# [Edit tracking data]
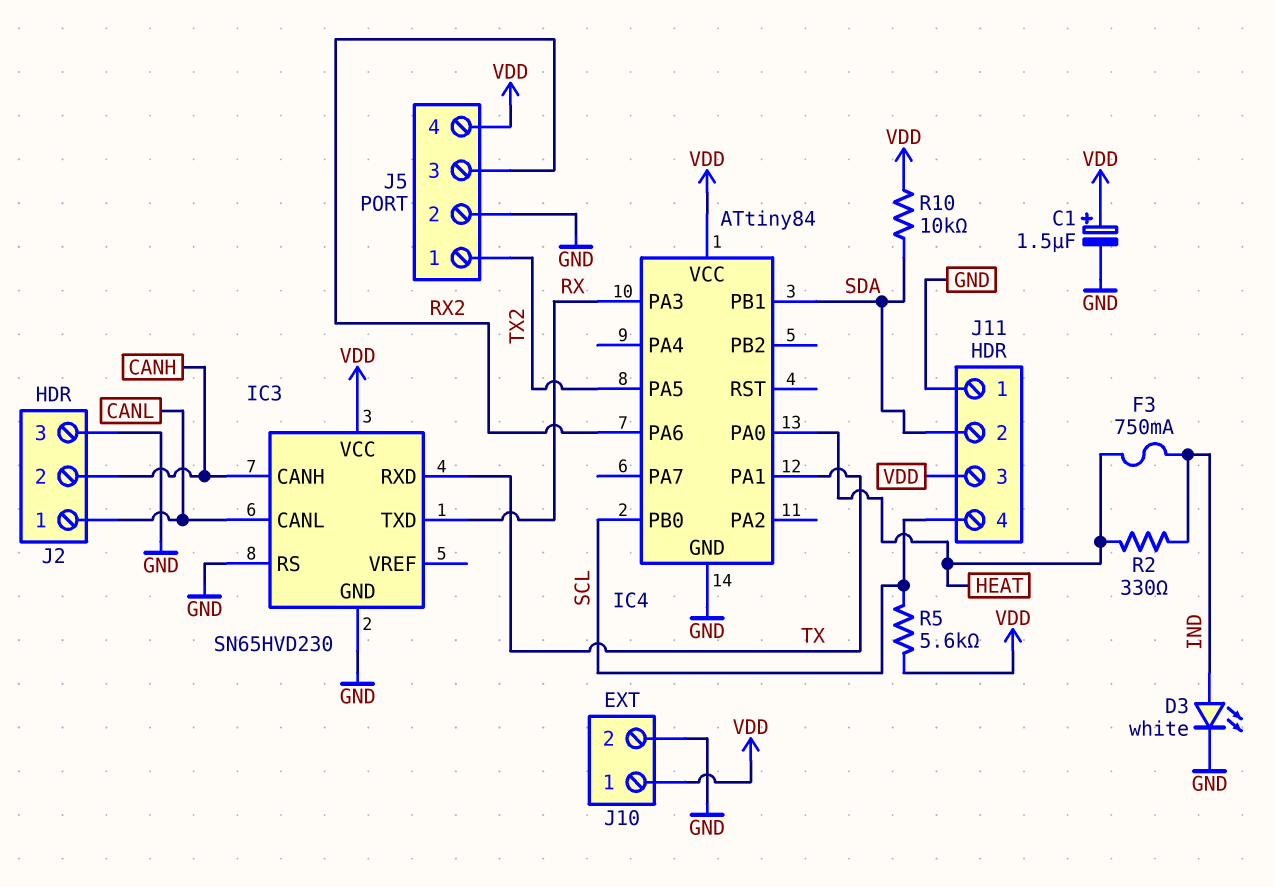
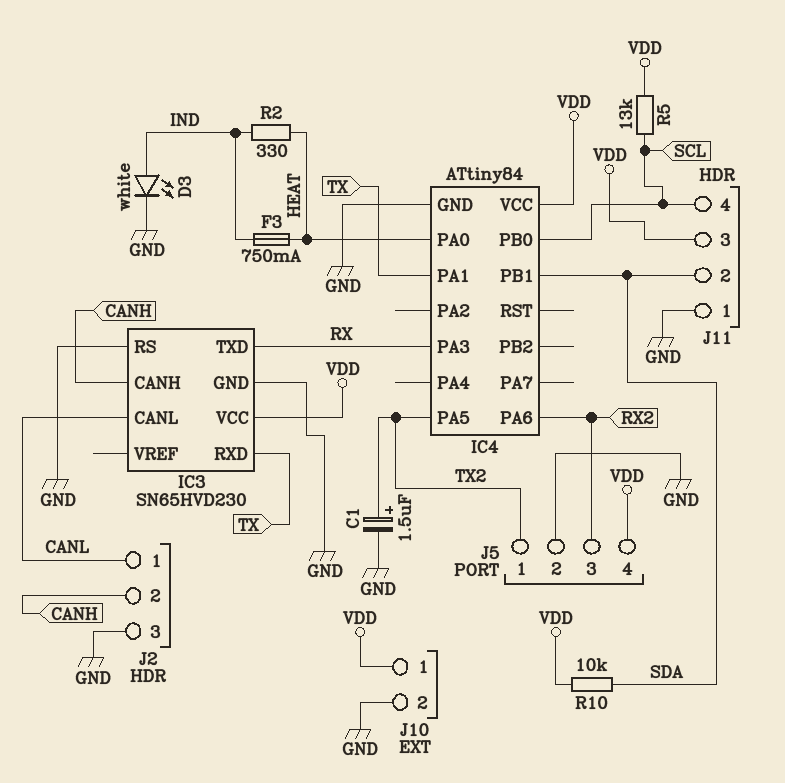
C1: 1.5uF (plus VDD, minus GND) -> 1.5uF (plus TX2, minus GND)
R5: 5.6k (SCL, VDD) -> 13k (SCL, VDD)

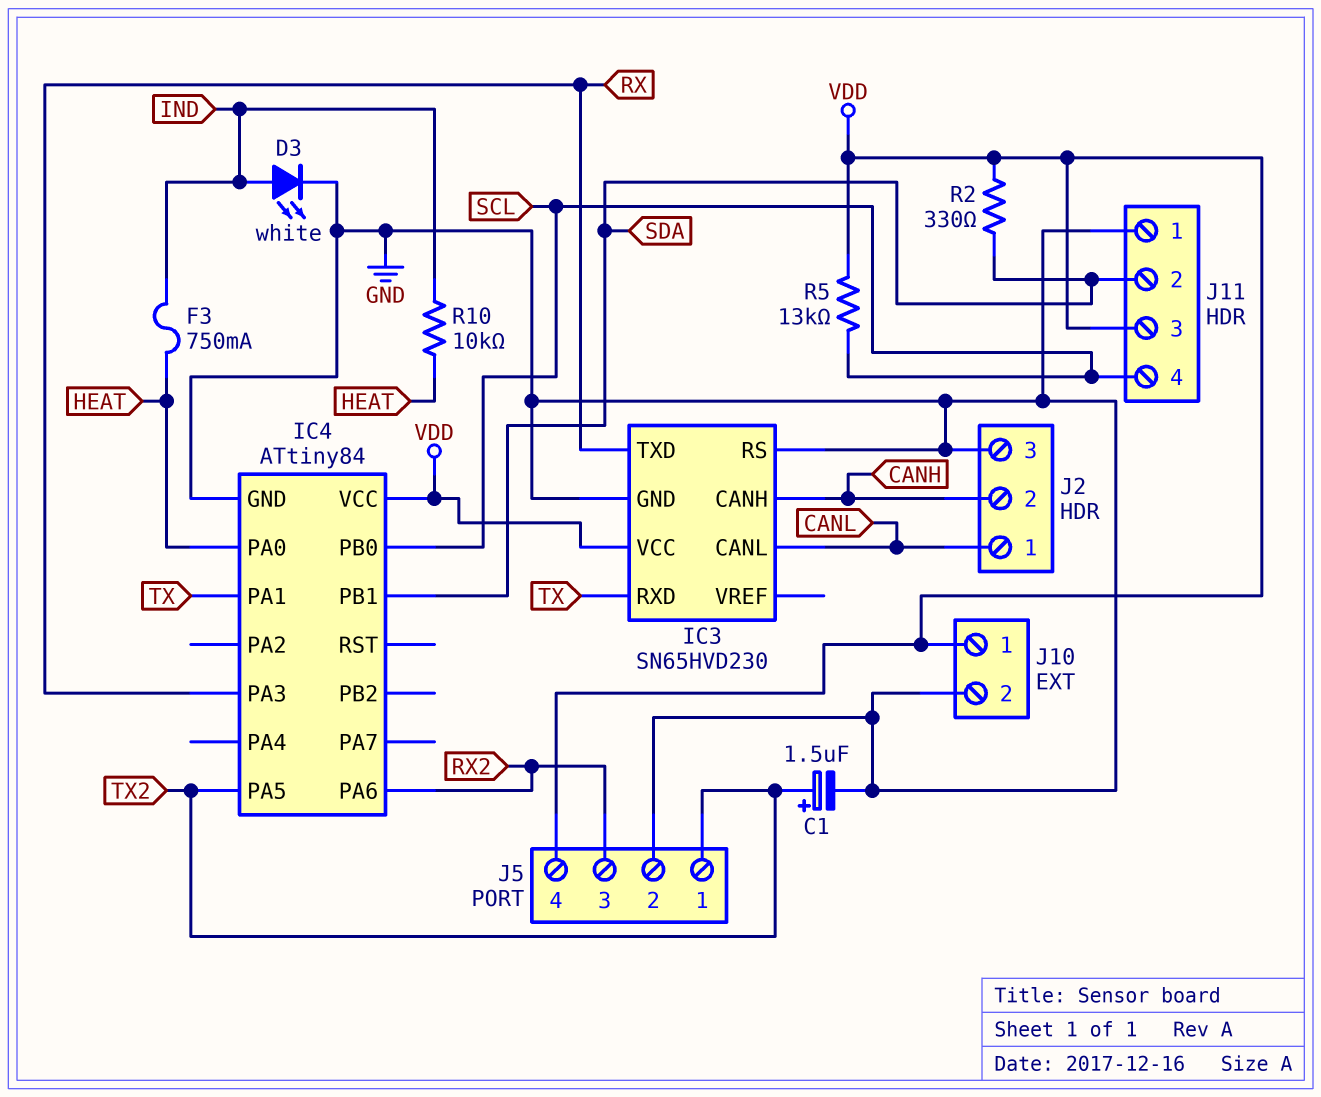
R2: 330 (HEAT, IND) -> 330 (SDA, VDD)
R10: 10k (SDA, VDD) -> 10k (HEAT, IND)

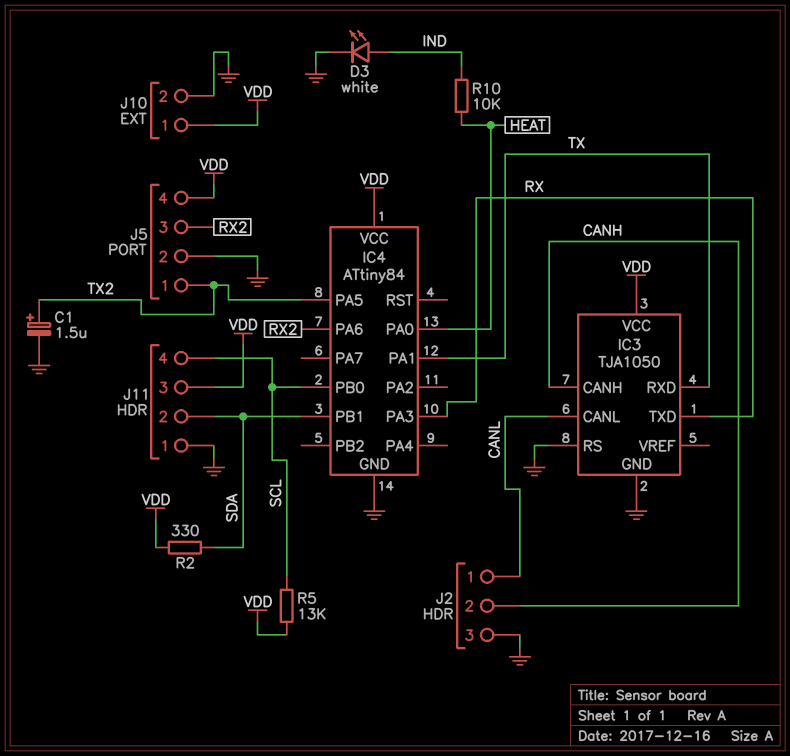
F3: 750mA (HEAT, IND) -> none
IC3: SN65HVD230 -> TJA1050

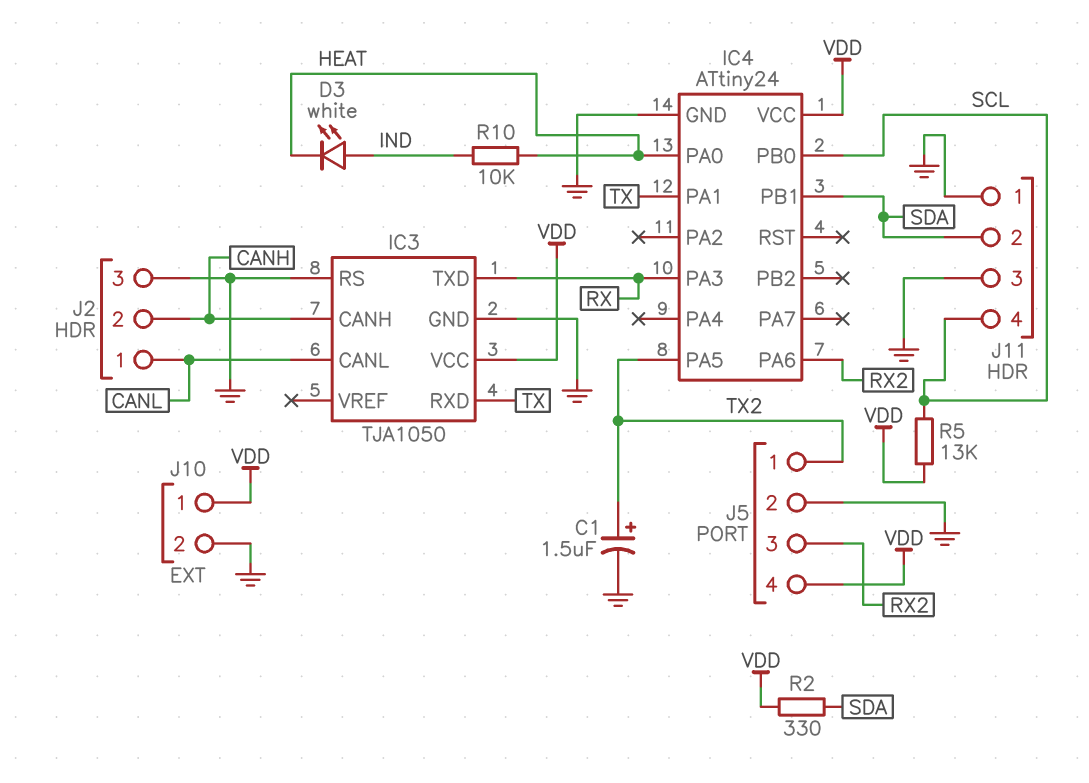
D3: LED white (A IND, K GND) -> LED white (A IND, K HEAT)
IC4: ATtiny84 -> ATtiny24
J11 pin 3: VDD -> GND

# [WHAT IS NEEDED]
From the line with "D3: LED white" to the final line of the data above, please reproduce every line exactly and add nothing.

# [WORKED SOLUTION]
D3: LED white (A IND, K GND) -> LED white (A IND, K HEAT)
IC4: ATtiny84 -> ATtiny24
J11 pin 3: VDD -> GND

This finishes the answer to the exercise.